● ABOUT THIS EXERCISE
Would you return the lines between the one holding "(397, 552) = (146, 353): green" and the one holding "(613, 268) = (280, 141): none -> red ruler", inclusive, and only those, exactly as they stand in the listing below?

● RECORDED INFORMATION
####

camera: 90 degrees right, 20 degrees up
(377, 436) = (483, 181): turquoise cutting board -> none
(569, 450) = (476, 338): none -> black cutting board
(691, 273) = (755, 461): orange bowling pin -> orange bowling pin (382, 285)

####

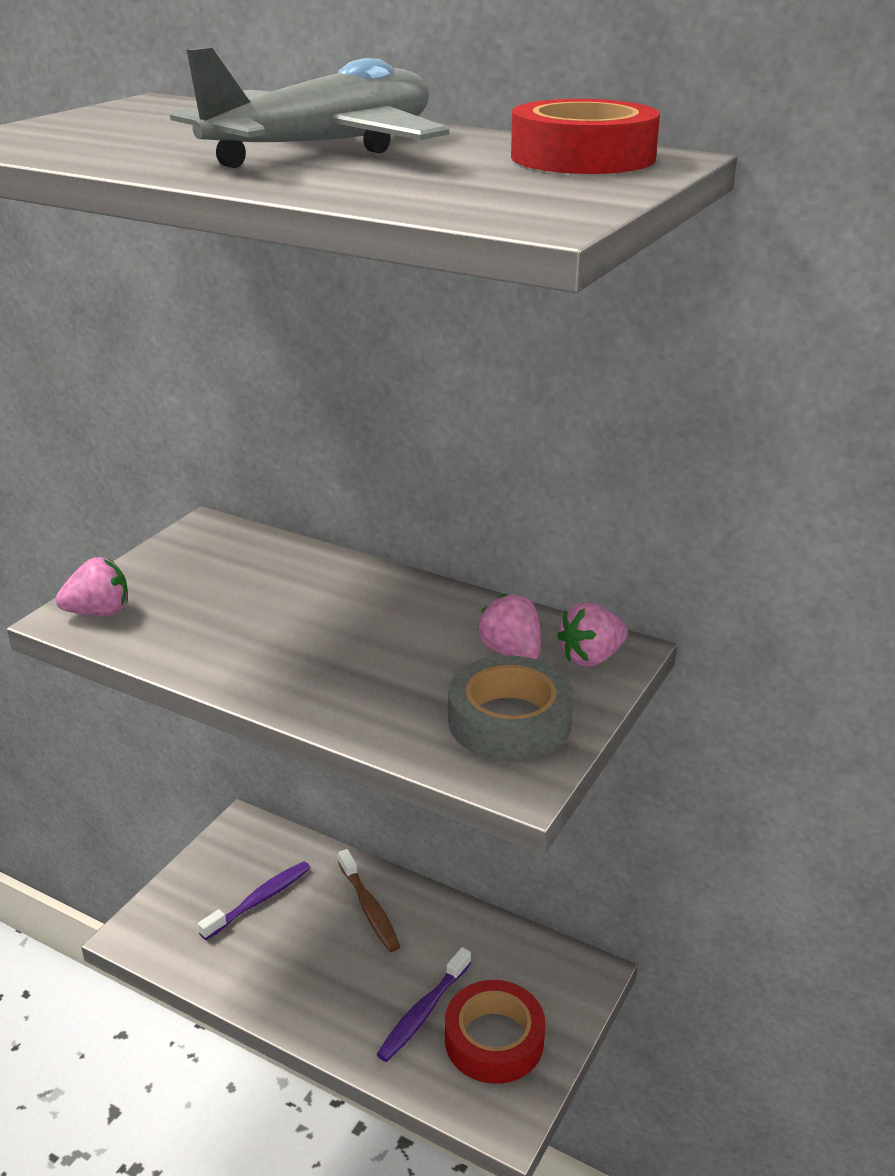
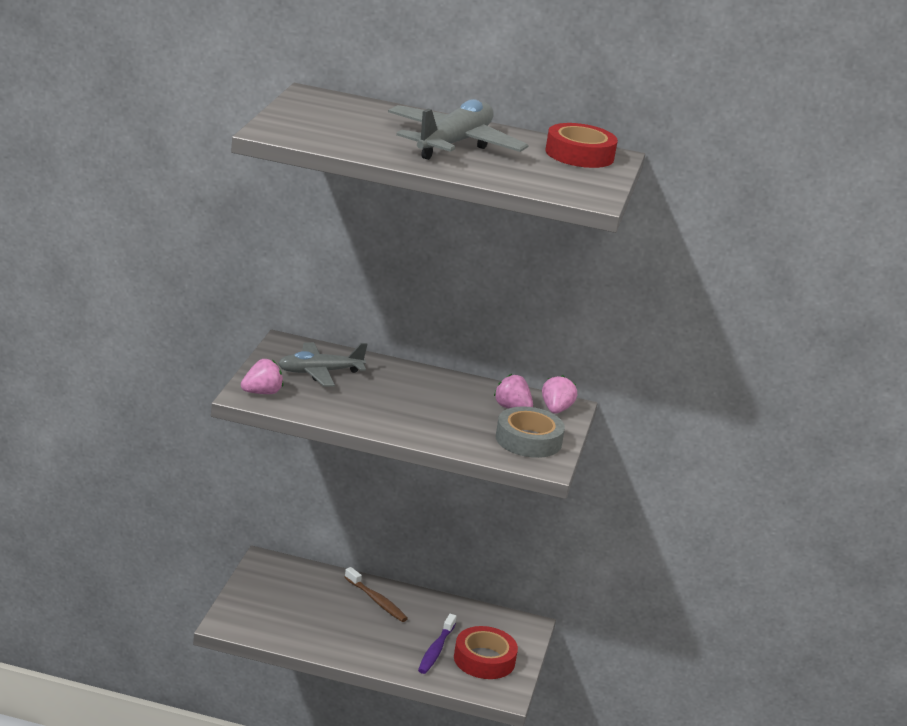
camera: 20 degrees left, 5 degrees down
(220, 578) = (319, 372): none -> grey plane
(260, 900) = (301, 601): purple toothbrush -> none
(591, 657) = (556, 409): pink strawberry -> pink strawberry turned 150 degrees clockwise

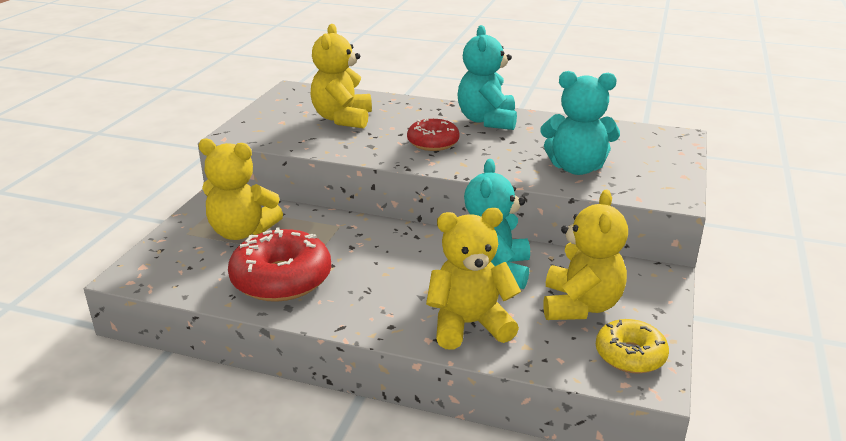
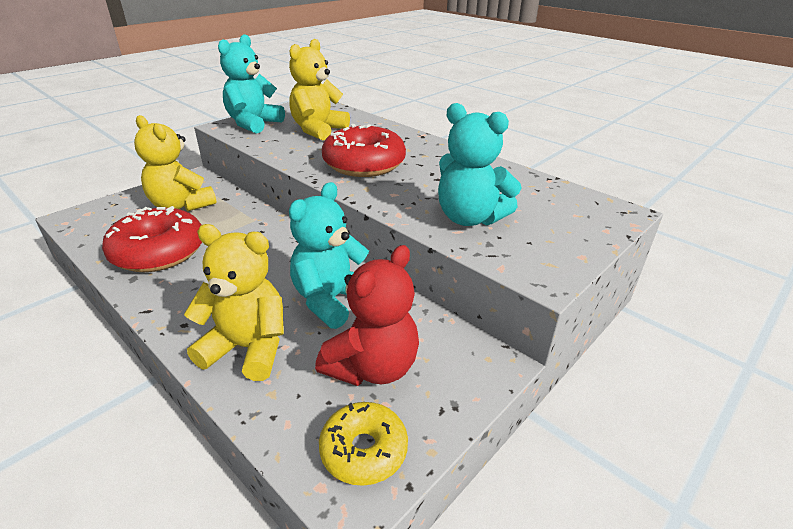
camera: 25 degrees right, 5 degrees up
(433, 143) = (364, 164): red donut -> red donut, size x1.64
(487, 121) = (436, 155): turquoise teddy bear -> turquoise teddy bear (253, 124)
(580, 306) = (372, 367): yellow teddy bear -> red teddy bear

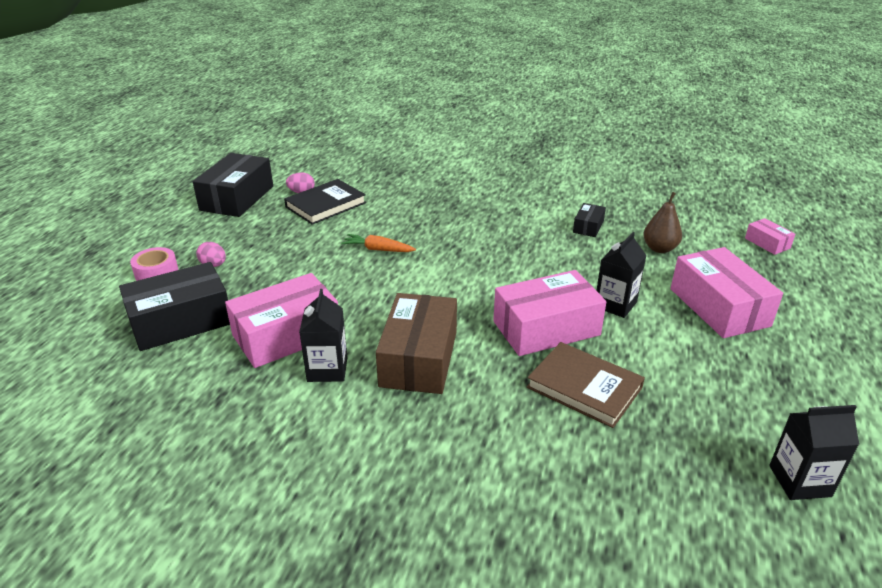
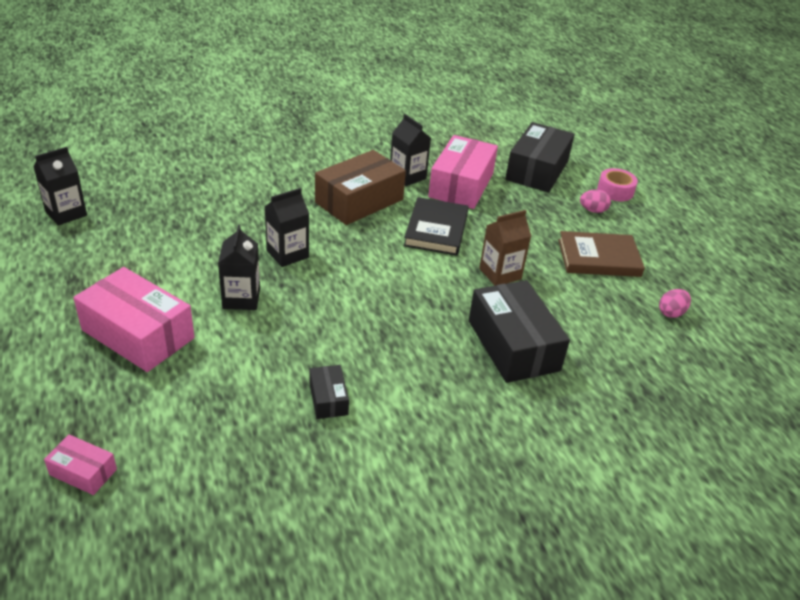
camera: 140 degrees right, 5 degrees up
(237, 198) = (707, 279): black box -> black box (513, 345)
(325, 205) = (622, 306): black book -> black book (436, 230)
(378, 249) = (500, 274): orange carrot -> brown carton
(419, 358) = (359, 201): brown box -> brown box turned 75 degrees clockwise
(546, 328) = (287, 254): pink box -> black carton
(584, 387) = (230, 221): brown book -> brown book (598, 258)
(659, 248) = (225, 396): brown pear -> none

####

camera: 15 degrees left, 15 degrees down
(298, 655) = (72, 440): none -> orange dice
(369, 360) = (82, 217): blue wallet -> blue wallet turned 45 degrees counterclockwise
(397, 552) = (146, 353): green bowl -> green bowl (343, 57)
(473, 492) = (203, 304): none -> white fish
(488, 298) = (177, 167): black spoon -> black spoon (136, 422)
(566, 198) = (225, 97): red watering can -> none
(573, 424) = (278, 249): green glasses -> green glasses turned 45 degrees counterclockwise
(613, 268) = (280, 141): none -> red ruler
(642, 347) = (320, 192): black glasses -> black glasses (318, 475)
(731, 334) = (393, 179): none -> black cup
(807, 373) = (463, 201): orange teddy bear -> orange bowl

####

● PROBLEM SOLUTION
(397, 552) = (146, 353): green bowl -> green bowl (343, 57)
(473, 492) = (203, 304): none -> white fish
(488, 298) = (177, 167): black spoon -> black spoon (136, 422)
(566, 198) = (225, 97): red watering can -> none
(573, 424) = (278, 249): green glasses -> green glasses turned 45 degrees counterclockwise
(613, 268) = (280, 141): none -> red ruler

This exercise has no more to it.